**What to do**
Below are some records; output exactly the lines from the line with "replace: soda can/violet" to the line with "camera: 100 degrees right, 15 degrees down", both ends kept, and nothing more.

**Provided entries**

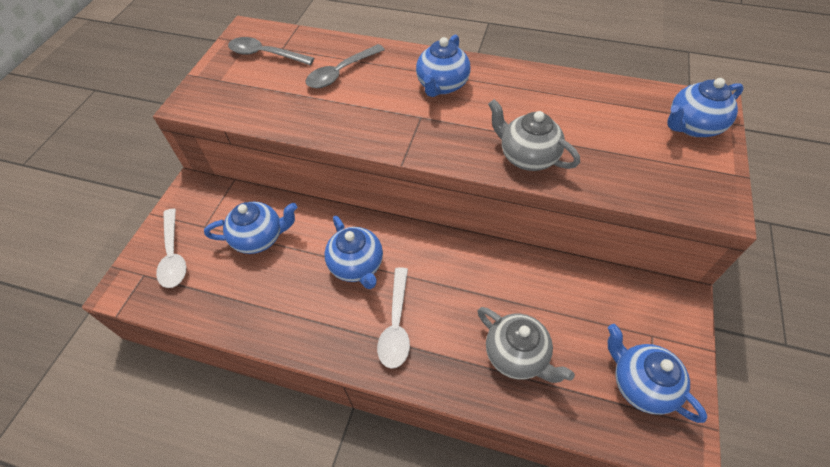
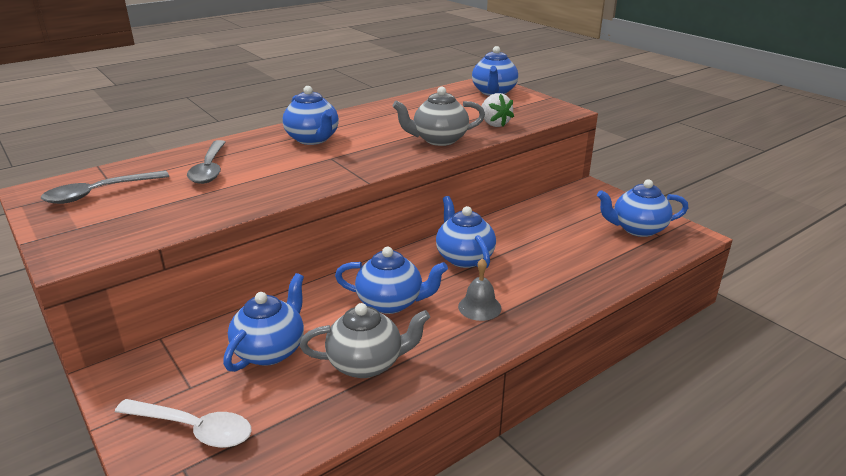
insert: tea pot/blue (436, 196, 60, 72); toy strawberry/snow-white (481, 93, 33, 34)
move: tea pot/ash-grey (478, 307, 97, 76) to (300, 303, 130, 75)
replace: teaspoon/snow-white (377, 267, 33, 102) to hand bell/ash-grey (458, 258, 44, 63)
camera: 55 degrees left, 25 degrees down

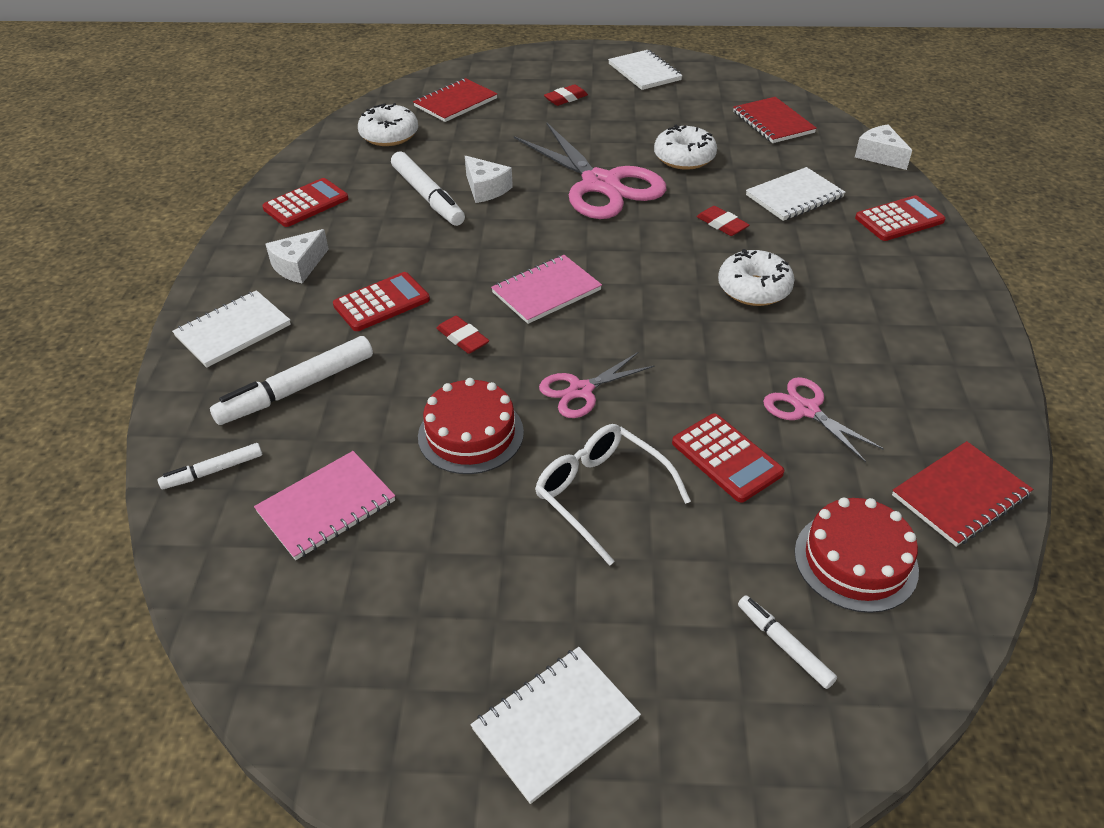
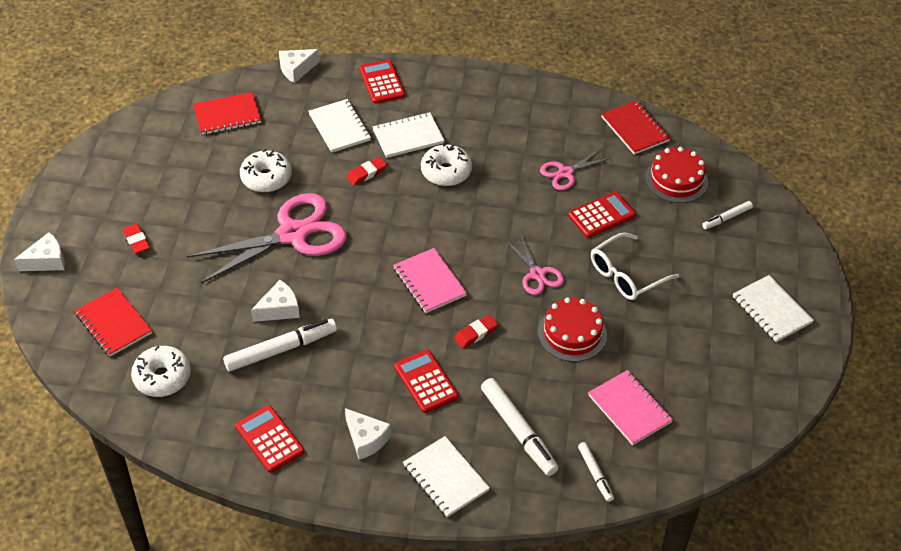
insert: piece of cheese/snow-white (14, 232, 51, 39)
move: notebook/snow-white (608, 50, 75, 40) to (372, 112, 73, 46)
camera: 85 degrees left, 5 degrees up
...
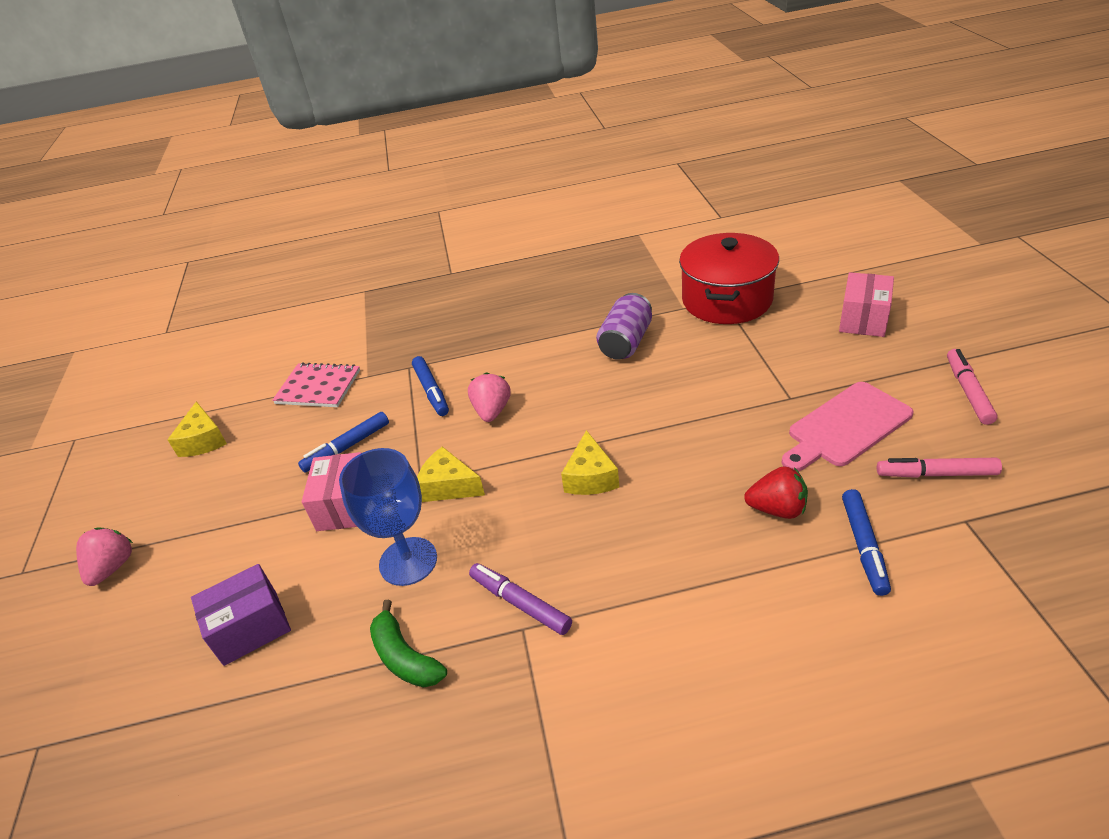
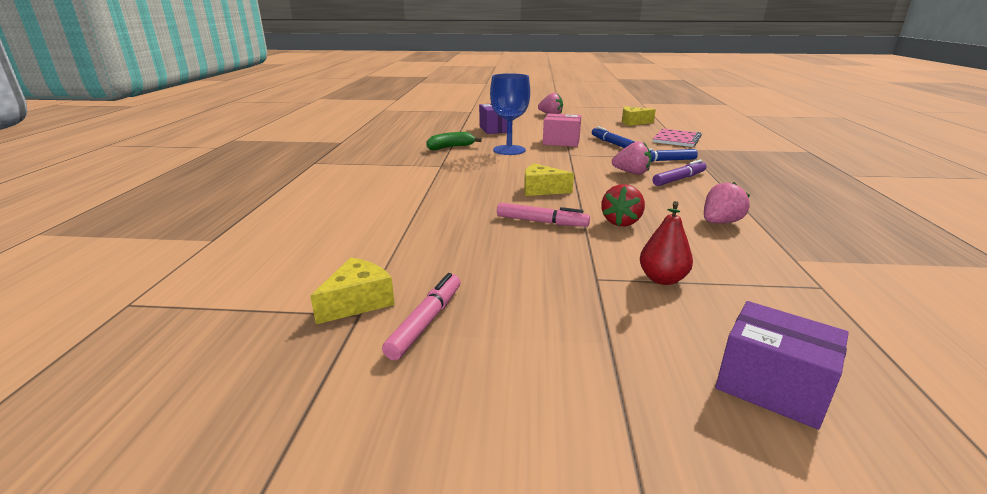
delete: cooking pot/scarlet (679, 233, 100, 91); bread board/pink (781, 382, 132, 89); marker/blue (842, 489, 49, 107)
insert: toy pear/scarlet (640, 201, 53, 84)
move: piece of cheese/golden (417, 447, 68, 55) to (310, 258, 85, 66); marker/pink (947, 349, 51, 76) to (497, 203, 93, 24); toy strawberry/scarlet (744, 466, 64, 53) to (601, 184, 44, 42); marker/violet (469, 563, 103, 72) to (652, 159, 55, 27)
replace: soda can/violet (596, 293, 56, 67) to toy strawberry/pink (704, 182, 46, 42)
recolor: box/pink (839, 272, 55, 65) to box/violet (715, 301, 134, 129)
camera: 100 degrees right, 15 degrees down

**Response box**
replace: soda can/violet (596, 293, 56, 67) to toy strawberry/pink (704, 182, 46, 42)
recolor: box/pink (839, 272, 55, 65) to box/violet (715, 301, 134, 129)
camera: 100 degrees right, 15 degrees down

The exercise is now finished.